> **Task directions**
Please retype the records below exactly as they appear, but leave out the pictures.

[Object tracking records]

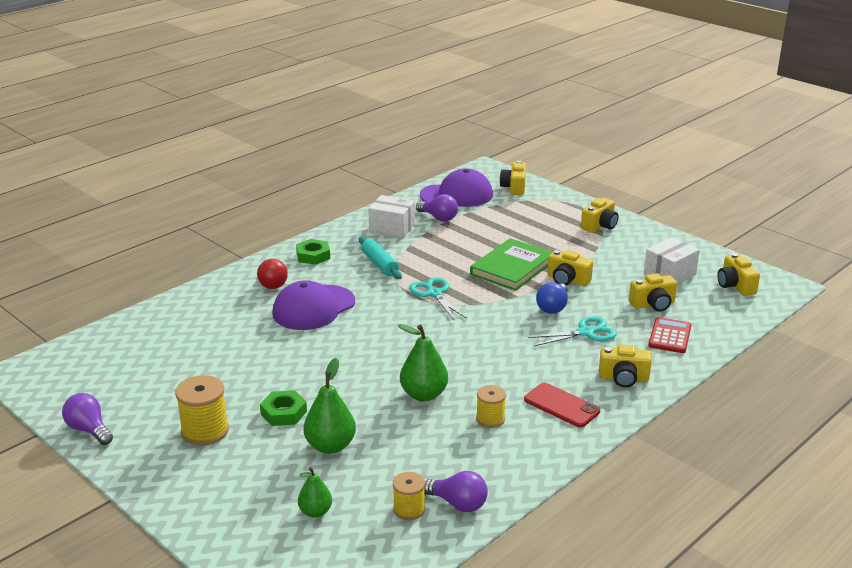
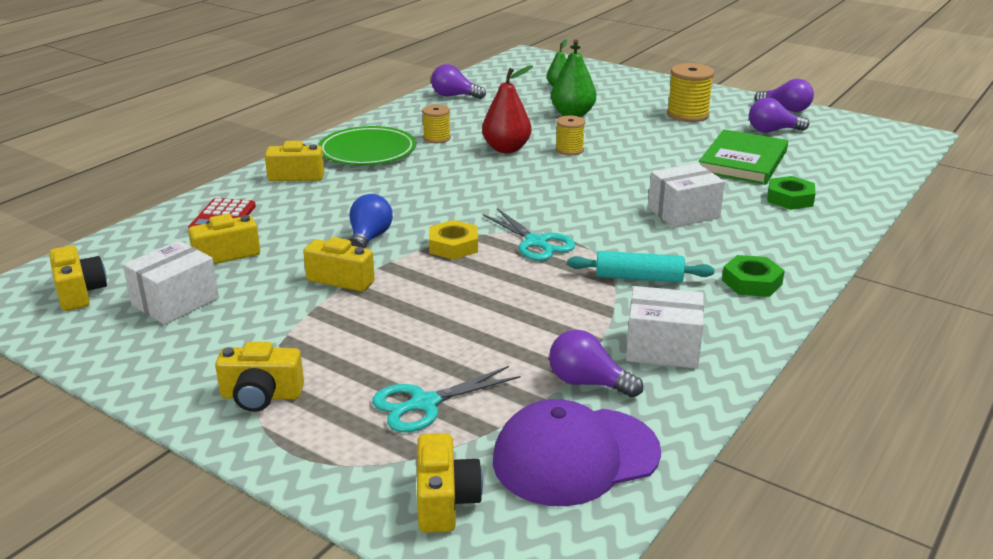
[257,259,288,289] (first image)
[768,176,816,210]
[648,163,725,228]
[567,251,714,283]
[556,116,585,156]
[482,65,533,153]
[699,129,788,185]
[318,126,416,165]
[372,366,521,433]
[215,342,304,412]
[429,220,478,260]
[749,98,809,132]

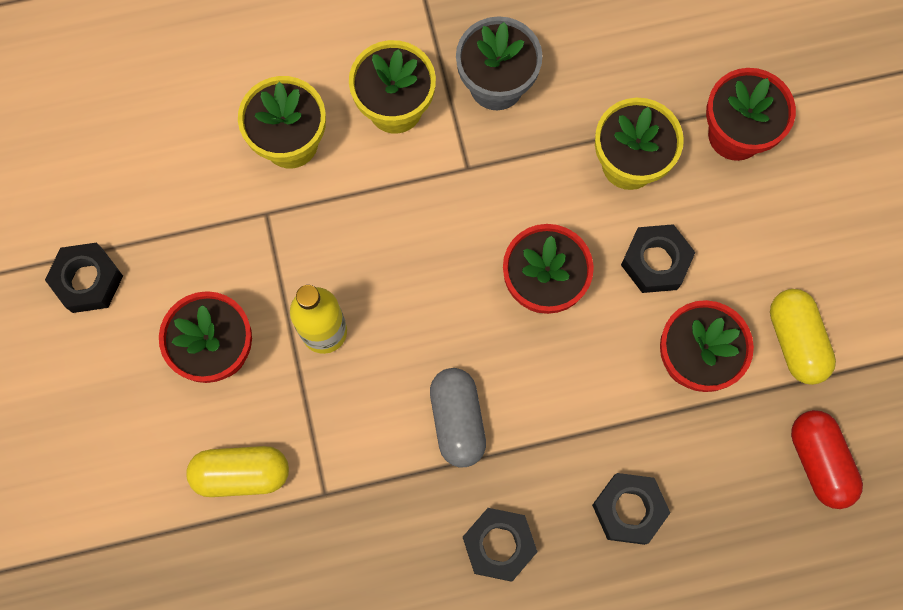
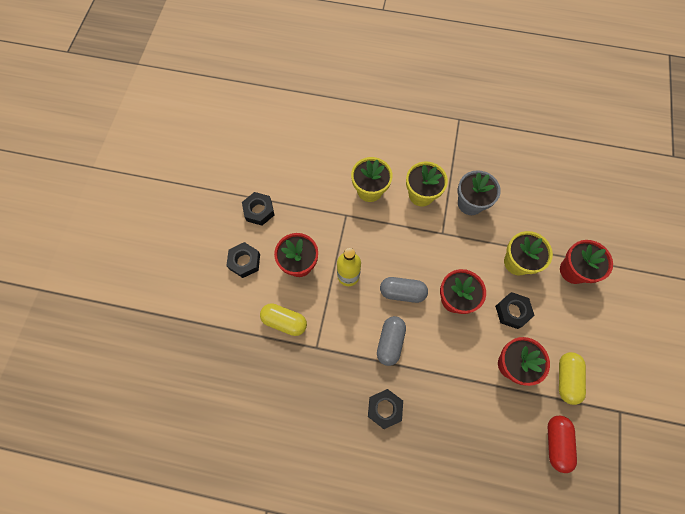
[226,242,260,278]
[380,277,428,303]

> **Output of the task**
[257,259,288,289] (first image)
[768,176,816,210]
[648,163,725,228]
[567,251,714,283]
[556,116,585,156]
[482,65,533,153]
[699,129,788,185]
[318,126,416,165]
[372,366,521,433]
[215,342,304,412]
[429,220,478,260]
[749,98,809,132]

[226,242,260,278]
[380,277,428,303]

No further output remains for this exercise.